--- Data in this exercise ---

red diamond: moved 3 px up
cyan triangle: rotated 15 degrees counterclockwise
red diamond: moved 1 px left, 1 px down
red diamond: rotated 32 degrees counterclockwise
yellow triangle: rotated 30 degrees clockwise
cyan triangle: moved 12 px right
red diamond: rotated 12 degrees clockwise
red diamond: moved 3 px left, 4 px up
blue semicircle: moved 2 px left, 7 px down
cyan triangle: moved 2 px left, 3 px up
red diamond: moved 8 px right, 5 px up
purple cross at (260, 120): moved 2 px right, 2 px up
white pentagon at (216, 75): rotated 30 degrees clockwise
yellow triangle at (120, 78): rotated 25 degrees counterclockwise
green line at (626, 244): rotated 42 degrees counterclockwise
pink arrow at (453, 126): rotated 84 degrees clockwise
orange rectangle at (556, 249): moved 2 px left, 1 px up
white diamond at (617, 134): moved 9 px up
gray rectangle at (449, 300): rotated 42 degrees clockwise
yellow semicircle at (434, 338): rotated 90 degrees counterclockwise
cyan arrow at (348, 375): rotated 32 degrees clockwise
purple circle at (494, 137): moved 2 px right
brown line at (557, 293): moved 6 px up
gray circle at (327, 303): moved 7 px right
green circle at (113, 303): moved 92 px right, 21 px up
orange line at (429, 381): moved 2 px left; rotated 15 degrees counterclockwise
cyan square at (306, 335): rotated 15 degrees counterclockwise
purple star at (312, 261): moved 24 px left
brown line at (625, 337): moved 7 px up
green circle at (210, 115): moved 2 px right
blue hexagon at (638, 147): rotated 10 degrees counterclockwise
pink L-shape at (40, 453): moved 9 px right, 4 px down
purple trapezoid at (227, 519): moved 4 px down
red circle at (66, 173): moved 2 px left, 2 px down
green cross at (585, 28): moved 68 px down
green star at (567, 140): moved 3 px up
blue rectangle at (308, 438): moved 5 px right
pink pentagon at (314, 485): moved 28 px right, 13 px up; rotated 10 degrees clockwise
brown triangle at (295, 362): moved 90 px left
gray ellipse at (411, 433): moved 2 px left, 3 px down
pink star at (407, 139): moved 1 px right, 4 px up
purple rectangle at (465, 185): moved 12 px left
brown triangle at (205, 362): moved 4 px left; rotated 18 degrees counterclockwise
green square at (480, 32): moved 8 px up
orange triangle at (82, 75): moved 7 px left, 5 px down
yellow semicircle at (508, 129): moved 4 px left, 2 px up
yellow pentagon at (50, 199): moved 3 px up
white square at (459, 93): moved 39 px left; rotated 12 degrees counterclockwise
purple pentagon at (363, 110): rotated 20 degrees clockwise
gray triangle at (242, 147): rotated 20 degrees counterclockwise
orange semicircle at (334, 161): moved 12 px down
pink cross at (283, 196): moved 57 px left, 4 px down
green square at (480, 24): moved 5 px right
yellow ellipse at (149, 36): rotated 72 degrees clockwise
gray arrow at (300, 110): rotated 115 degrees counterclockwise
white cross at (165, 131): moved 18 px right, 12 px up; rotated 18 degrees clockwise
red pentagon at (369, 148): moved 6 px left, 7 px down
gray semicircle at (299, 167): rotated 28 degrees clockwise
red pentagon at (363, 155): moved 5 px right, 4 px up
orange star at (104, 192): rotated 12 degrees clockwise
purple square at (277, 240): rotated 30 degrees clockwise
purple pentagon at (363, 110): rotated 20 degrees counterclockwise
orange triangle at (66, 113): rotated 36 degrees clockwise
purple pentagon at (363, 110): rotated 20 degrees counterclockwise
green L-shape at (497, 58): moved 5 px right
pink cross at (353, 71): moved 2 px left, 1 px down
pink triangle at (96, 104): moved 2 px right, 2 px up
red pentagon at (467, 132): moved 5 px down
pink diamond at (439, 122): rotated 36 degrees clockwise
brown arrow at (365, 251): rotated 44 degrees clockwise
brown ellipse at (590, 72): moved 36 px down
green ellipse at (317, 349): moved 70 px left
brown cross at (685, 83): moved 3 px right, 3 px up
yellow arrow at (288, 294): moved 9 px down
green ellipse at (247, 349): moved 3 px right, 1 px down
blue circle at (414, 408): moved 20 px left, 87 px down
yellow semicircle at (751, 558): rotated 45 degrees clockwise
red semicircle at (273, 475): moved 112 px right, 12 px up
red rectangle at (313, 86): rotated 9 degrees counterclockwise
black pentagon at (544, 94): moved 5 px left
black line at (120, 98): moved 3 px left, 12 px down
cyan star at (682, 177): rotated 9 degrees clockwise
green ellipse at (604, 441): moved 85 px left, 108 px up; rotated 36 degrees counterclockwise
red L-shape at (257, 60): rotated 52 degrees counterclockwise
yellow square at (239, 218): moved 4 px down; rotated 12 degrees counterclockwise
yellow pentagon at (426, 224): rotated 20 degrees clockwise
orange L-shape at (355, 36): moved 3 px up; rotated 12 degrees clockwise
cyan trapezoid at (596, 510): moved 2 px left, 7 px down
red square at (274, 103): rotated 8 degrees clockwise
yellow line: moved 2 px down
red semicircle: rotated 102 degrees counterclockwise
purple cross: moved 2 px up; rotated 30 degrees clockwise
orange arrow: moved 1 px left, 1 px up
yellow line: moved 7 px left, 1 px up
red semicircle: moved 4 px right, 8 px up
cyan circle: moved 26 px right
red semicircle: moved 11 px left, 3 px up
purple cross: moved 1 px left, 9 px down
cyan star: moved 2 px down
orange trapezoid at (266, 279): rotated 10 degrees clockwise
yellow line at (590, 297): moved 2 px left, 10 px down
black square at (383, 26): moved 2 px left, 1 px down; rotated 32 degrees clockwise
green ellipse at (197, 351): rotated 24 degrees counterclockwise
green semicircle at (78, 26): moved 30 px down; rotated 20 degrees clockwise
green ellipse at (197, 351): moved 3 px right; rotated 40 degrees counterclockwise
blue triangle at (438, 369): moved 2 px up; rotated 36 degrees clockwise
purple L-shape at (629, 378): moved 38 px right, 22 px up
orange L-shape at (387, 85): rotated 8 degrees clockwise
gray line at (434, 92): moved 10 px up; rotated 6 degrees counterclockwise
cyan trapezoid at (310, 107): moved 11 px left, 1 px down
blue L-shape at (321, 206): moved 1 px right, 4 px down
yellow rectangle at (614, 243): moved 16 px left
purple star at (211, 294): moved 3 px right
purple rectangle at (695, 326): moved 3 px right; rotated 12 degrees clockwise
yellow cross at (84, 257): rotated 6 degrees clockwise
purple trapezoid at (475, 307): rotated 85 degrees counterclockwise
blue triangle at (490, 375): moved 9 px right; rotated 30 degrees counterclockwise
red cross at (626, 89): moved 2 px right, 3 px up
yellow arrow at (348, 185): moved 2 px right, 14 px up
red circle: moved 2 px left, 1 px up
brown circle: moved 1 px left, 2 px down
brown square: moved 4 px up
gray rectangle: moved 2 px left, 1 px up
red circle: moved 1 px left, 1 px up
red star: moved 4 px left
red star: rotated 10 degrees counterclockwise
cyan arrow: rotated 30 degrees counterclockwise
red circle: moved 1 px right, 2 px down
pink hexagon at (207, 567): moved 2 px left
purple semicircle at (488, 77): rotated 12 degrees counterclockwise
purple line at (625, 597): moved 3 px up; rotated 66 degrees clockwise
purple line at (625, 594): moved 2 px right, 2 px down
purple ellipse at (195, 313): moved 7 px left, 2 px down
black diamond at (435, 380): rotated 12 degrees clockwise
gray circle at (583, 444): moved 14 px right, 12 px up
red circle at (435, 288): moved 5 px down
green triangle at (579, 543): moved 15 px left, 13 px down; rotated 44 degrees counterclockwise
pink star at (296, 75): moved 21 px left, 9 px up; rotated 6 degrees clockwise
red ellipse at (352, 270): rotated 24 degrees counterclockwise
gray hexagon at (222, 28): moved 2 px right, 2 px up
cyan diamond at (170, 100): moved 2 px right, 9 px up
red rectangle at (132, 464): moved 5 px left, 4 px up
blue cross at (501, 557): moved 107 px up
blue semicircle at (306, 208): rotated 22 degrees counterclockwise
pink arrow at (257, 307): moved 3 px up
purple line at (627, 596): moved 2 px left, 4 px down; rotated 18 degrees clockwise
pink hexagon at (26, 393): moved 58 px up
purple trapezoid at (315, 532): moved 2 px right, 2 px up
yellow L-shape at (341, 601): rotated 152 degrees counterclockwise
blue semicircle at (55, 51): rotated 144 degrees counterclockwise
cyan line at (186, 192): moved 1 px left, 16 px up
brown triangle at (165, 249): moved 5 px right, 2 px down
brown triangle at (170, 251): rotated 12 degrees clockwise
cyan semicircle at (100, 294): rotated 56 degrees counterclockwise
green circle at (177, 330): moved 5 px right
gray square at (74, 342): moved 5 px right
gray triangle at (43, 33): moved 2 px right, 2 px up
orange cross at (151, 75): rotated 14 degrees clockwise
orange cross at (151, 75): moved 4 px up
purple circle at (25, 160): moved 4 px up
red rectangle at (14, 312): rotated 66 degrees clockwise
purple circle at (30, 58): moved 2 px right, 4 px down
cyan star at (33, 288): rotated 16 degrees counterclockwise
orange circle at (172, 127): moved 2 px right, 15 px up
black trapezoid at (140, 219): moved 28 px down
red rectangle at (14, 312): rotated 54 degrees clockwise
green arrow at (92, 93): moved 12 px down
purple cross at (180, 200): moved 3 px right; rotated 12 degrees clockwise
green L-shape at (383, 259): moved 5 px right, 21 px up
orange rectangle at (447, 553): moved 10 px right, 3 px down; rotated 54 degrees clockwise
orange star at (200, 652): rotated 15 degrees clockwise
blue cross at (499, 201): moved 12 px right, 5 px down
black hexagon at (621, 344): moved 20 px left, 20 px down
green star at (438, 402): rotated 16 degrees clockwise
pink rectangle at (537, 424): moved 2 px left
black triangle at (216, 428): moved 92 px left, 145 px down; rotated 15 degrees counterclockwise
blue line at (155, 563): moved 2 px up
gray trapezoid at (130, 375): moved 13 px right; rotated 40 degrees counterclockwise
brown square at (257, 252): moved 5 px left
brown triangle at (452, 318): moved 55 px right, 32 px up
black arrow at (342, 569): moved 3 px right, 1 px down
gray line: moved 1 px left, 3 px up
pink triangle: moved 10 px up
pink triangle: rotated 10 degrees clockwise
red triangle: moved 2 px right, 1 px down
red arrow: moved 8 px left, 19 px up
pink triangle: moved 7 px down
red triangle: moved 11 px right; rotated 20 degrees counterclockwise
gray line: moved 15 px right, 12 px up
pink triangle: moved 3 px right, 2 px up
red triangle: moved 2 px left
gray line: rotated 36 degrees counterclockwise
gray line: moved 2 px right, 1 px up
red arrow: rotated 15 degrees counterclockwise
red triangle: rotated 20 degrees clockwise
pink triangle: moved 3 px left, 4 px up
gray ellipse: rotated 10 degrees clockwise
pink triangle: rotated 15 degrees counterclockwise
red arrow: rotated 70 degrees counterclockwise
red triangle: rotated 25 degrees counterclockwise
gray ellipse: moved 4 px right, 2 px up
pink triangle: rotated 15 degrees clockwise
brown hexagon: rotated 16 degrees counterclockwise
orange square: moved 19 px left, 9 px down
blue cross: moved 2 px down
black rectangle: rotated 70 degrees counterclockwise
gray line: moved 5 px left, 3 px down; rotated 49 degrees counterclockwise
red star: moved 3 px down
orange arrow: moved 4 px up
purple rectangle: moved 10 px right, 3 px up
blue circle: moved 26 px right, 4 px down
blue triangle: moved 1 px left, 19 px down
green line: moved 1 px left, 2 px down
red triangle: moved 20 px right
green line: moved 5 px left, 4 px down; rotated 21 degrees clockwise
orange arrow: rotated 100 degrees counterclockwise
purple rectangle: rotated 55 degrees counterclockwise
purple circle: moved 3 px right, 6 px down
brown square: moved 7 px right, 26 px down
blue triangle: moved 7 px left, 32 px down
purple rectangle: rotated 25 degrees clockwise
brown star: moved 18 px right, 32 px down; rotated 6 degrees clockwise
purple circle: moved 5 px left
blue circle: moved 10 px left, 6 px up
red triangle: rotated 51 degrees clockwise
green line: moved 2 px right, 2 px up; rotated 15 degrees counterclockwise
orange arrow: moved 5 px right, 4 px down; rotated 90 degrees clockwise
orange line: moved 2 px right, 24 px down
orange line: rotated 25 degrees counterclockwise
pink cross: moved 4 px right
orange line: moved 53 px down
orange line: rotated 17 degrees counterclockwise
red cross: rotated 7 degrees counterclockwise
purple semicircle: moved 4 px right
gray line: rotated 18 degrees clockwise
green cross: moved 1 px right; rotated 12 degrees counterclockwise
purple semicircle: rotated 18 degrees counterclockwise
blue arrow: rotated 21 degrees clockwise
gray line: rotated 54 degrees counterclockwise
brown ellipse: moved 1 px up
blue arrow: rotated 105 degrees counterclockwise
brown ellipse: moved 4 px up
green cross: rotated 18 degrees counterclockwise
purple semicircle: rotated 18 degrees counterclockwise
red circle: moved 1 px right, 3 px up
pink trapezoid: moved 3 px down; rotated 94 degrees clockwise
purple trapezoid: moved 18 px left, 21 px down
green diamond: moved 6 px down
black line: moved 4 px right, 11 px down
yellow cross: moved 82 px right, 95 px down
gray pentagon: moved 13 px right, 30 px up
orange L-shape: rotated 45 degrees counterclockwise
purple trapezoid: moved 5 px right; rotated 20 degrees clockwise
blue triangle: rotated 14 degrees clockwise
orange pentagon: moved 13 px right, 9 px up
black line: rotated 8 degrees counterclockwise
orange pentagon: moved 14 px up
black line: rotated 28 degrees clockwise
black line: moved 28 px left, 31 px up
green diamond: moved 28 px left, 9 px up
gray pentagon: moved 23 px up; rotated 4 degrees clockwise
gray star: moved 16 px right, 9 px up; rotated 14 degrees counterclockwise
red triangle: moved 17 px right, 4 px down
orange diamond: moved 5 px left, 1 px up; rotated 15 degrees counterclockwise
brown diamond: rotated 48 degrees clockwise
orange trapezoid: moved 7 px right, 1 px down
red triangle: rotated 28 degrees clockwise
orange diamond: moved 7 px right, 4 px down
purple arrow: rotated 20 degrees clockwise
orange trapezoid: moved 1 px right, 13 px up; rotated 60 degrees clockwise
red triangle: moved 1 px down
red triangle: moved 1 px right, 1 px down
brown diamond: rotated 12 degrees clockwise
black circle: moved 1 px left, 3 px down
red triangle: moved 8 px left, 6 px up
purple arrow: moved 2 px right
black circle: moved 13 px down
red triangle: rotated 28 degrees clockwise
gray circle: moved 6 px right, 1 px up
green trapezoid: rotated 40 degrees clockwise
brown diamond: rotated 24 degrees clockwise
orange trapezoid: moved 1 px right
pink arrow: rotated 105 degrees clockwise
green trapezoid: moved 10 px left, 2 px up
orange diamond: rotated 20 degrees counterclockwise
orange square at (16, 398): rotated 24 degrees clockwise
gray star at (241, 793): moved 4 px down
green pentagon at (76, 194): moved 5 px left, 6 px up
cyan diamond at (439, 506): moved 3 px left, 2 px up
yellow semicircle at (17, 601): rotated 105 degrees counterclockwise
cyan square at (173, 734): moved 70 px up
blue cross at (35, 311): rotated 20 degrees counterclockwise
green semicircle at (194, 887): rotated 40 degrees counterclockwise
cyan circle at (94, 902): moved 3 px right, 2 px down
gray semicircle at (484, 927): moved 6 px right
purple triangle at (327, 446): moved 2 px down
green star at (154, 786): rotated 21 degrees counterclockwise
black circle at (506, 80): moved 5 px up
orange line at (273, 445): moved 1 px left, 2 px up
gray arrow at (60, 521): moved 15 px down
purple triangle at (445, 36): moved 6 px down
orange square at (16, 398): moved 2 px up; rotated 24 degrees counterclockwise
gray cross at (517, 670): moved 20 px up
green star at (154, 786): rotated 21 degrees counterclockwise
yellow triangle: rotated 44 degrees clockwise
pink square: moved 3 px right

--- Written exercise ---
Reproduce, word for word, the stretch of the listing above from its first line through the line containing "purple cross at (260, 120): moved", with both of those lines included.

--- Final result ---
red diamond: moved 3 px up
cyan triangle: rotated 15 degrees counterclockwise
red diamond: moved 1 px left, 1 px down
red diamond: rotated 32 degrees counterclockwise
yellow triangle: rotated 30 degrees clockwise
cyan triangle: moved 12 px right
red diamond: rotated 12 degrees clockwise
red diamond: moved 3 px left, 4 px up
blue semicircle: moved 2 px left, 7 px down
cyan triangle: moved 2 px left, 3 px up
red diamond: moved 8 px right, 5 px up
purple cross at (260, 120): moved 2 px right, 2 px up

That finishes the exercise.